Lines before the one containing "(495, 223) = (832, 223): green" are left out; copy that line and every later line through the end of the data exactly.

(Object transformation records)
= = = = =

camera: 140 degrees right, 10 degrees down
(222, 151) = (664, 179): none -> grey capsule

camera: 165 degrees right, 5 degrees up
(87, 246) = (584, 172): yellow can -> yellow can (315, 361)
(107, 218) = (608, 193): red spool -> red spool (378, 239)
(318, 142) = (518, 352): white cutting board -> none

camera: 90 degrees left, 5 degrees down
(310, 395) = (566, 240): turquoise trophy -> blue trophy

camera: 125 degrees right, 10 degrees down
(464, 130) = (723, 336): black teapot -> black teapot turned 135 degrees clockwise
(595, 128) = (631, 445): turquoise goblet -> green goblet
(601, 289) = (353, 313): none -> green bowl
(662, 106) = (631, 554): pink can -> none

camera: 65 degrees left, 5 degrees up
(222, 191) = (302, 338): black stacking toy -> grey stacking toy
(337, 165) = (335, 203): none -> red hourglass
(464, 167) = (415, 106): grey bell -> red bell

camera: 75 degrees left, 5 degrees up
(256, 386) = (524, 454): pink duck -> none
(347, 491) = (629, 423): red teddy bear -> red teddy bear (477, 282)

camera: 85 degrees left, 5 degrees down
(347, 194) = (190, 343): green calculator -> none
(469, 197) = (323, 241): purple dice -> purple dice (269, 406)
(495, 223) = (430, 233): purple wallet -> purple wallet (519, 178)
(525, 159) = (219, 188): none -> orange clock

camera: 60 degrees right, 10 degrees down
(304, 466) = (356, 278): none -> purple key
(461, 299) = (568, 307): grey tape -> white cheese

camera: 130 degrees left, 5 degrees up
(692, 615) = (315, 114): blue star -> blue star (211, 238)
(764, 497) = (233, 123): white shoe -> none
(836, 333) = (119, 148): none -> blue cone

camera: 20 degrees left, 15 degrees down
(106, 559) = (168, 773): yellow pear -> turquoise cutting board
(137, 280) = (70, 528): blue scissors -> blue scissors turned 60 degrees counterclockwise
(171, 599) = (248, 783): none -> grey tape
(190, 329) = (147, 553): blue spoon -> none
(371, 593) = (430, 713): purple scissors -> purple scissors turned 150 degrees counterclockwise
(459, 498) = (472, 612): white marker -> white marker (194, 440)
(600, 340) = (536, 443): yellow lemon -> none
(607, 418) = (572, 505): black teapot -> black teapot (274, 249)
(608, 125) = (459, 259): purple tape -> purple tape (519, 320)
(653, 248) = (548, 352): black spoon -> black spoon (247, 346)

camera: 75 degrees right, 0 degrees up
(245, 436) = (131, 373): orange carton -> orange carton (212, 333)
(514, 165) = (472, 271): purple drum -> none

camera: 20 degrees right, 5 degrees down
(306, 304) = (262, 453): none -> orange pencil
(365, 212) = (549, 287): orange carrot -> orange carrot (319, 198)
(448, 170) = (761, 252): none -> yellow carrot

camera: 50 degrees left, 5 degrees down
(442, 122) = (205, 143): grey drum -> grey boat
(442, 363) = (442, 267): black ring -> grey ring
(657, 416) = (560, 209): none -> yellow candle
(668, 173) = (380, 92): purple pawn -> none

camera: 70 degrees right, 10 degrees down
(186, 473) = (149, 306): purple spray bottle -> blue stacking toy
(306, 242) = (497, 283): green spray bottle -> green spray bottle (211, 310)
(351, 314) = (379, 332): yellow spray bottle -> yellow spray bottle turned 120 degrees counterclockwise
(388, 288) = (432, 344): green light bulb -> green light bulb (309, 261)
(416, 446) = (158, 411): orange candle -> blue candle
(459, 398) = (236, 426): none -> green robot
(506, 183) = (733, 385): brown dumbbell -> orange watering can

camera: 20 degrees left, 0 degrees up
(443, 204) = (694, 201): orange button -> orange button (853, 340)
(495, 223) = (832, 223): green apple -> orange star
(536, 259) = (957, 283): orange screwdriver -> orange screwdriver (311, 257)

= = = = =

▸ **Solved problem**
(495, 223) = (832, 223): green apple -> orange star
(536, 259) = (957, 283): orange screwdriver -> orange screwdriver (311, 257)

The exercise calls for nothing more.